Modification records:
[Start of Attachment]

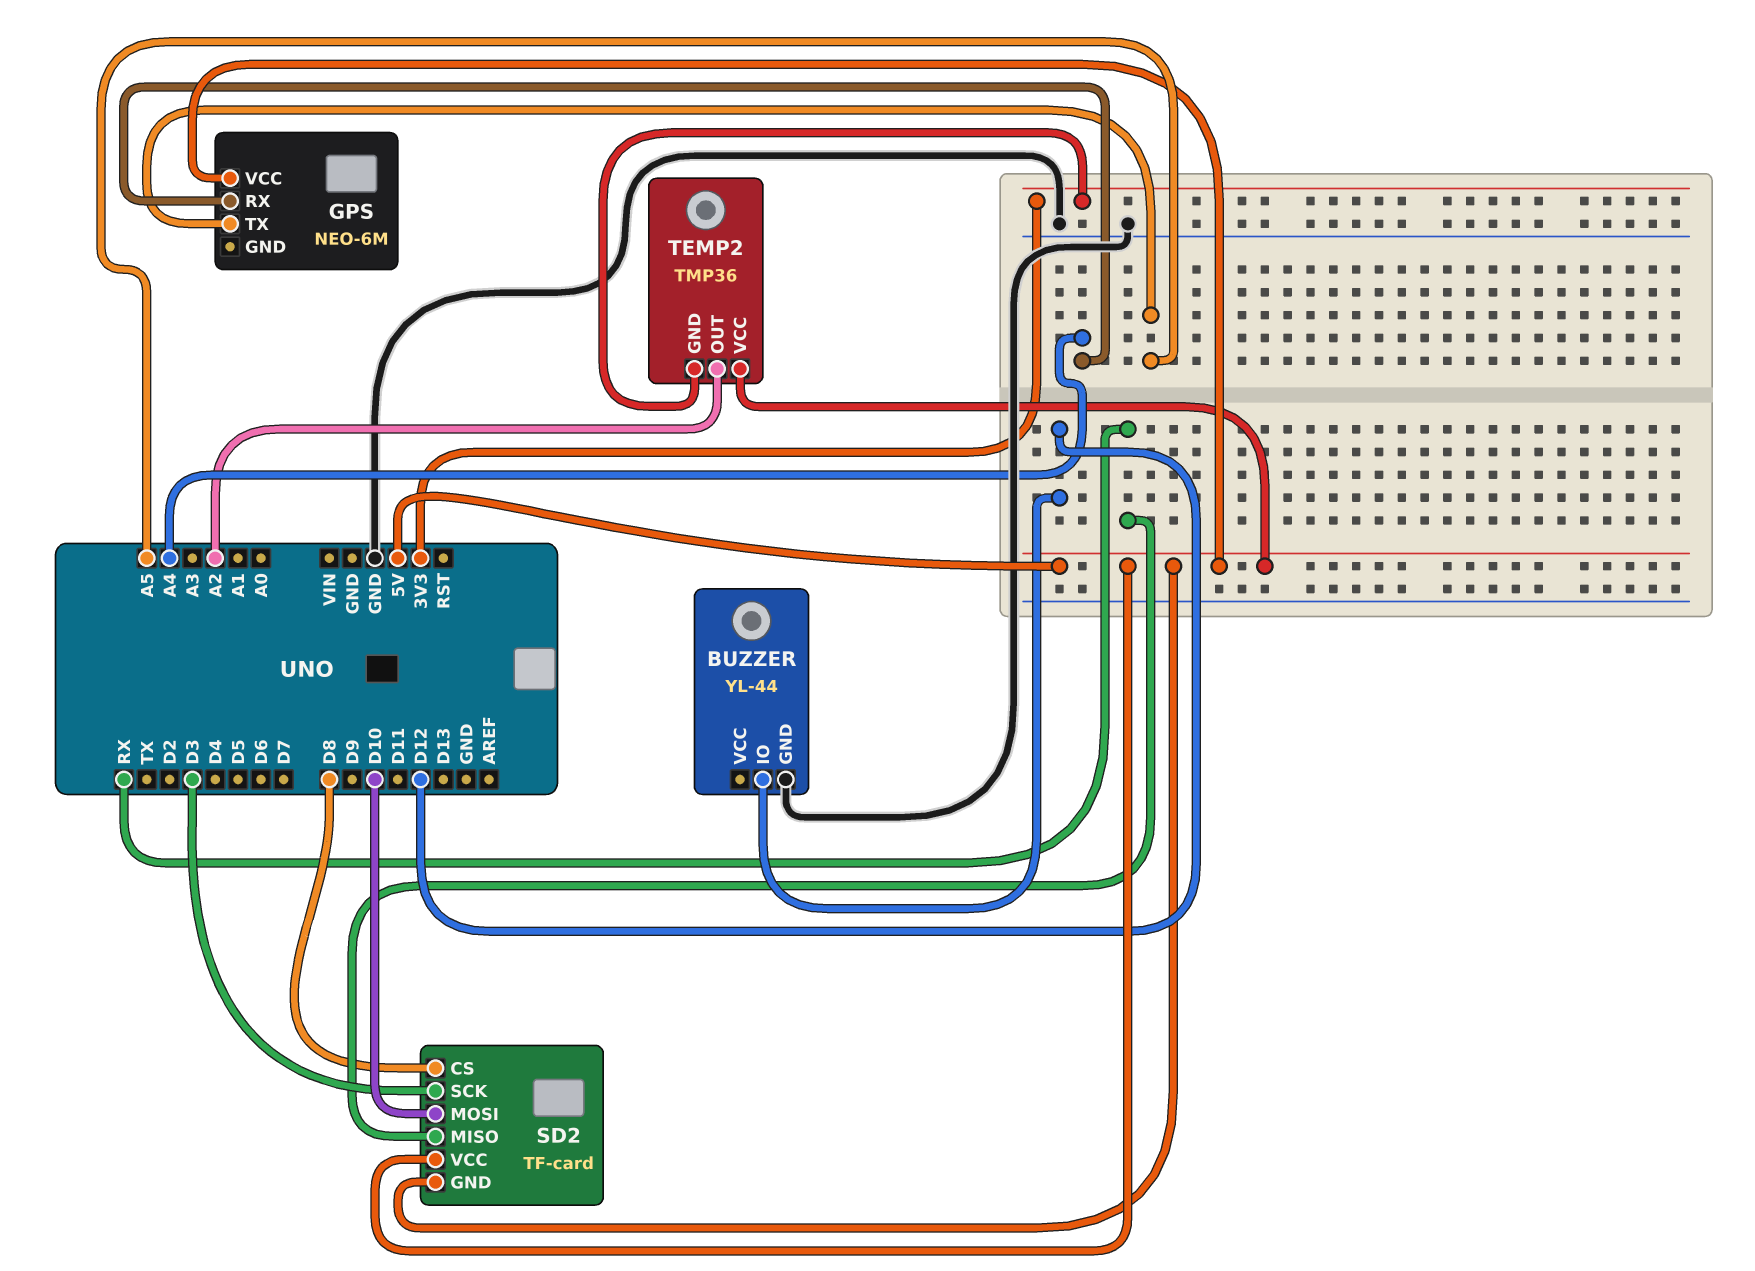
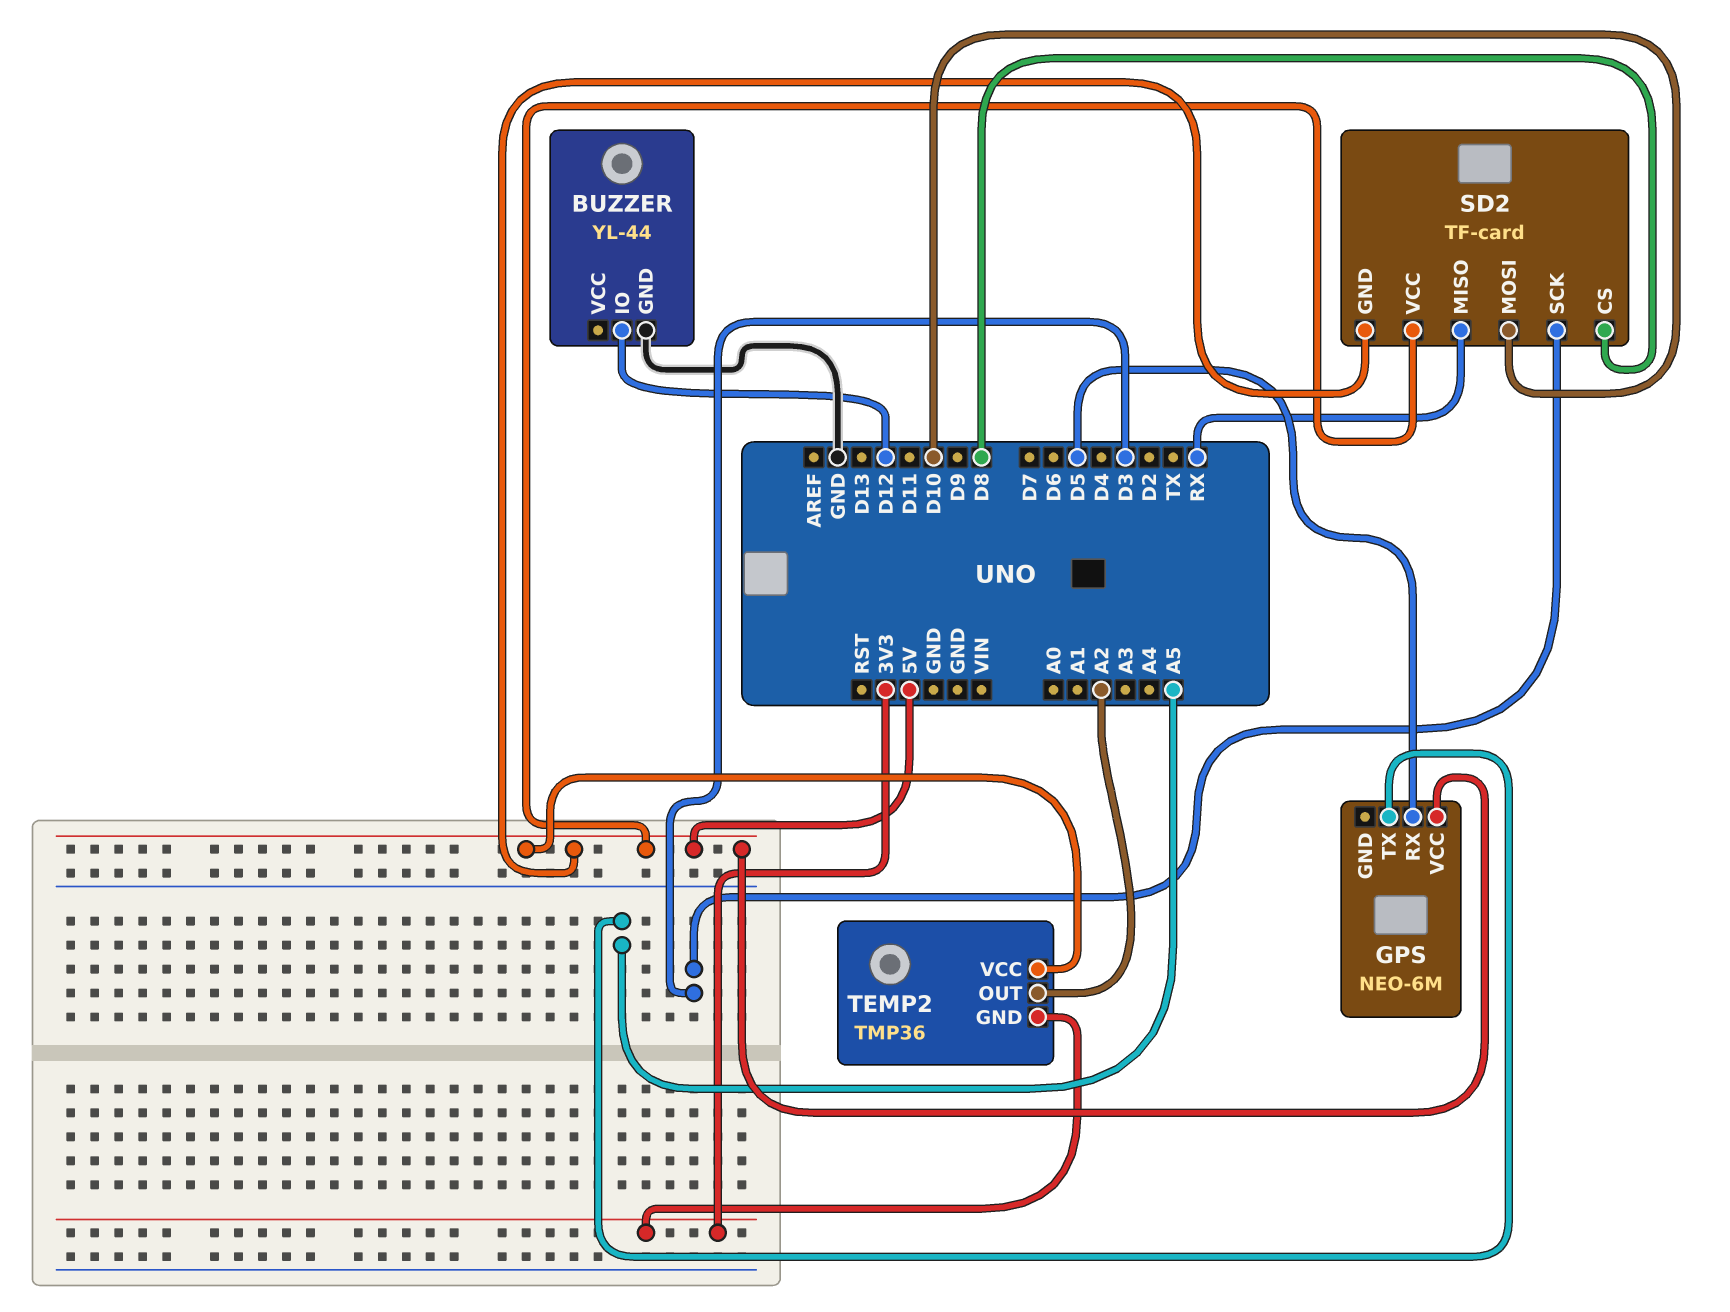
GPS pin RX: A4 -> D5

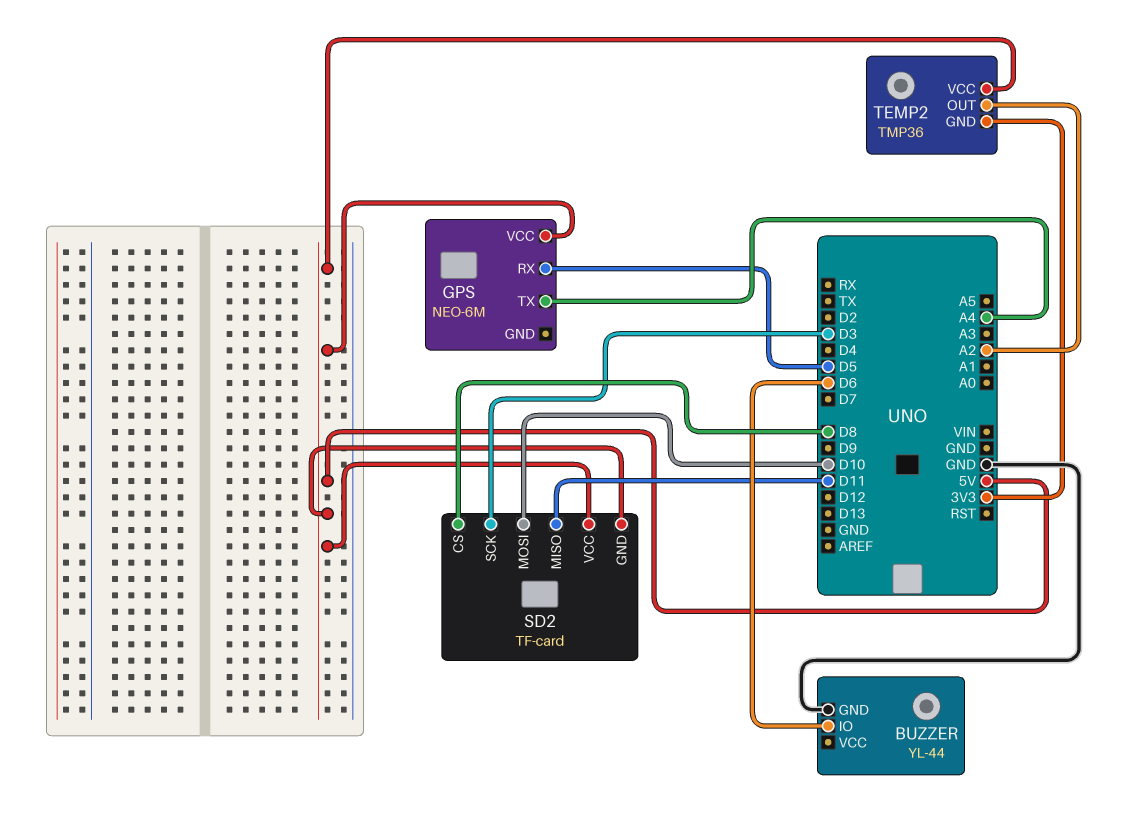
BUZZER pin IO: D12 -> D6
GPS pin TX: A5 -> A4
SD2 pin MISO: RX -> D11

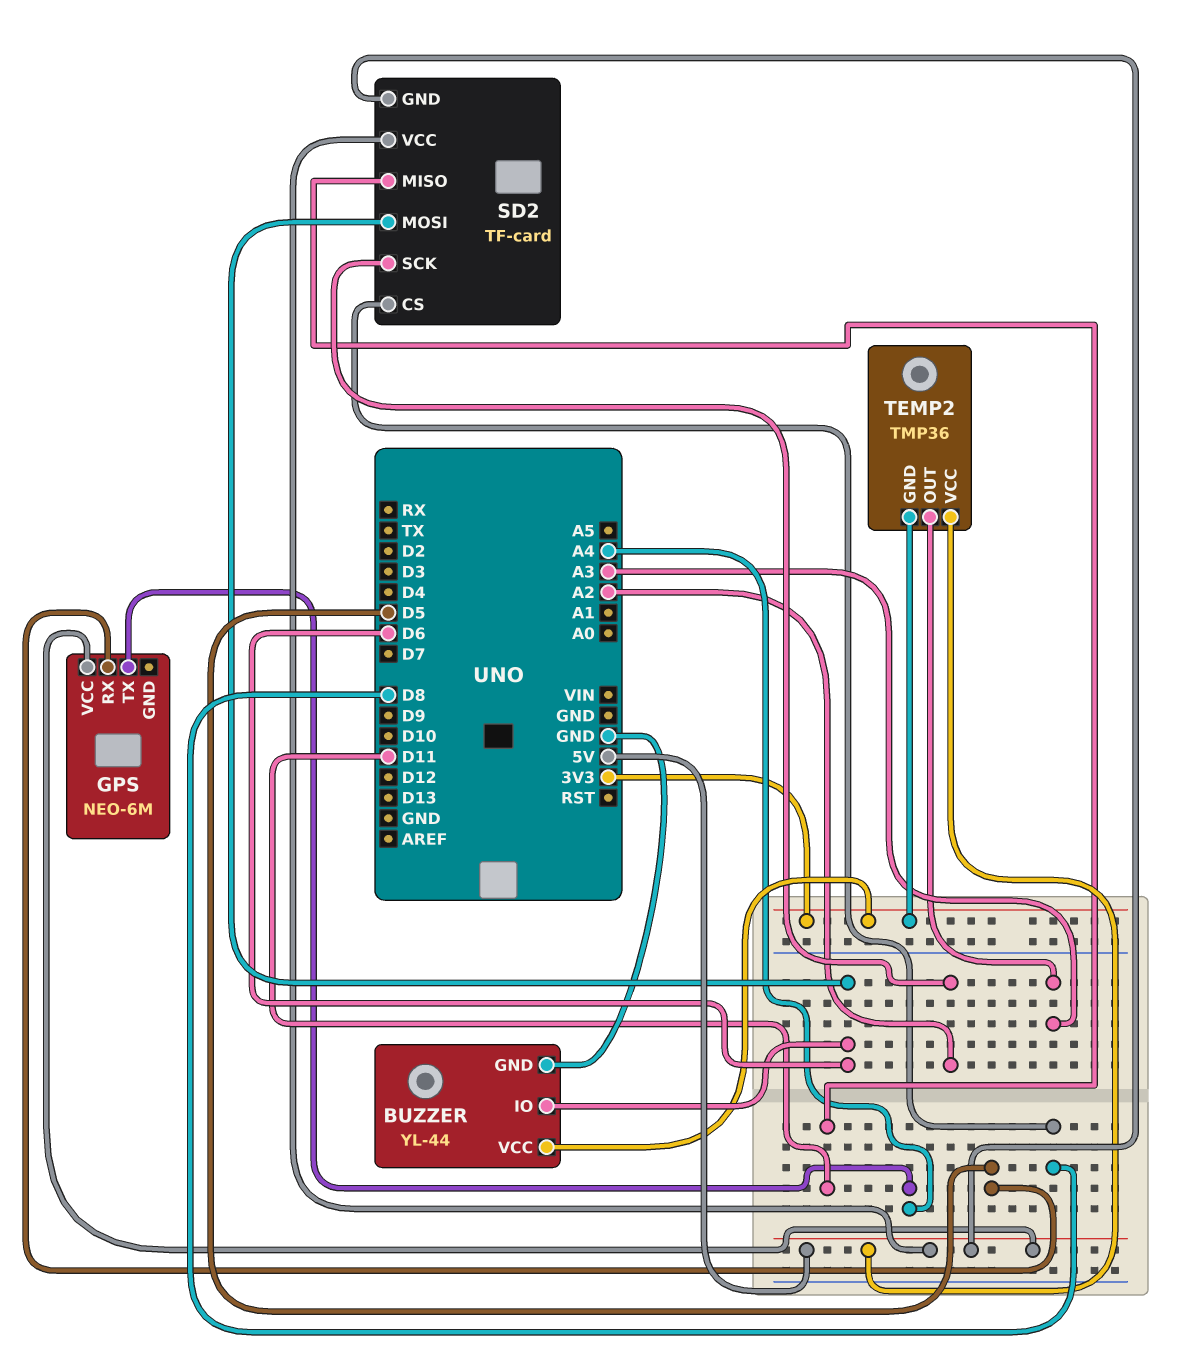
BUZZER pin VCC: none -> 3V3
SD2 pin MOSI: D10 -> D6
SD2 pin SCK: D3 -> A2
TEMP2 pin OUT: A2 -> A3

[End of Attachment]
[Start of Attachment]

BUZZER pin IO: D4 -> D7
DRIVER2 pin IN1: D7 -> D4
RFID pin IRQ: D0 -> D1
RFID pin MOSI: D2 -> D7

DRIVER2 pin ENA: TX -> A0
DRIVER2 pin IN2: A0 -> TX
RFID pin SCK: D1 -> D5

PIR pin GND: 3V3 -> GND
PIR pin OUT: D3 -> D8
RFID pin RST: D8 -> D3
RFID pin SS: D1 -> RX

[End of Attachment]

__Action item__.
If a line in the entries above holds the word "MOSI", count it; then report the total alone.

__Response below__.
2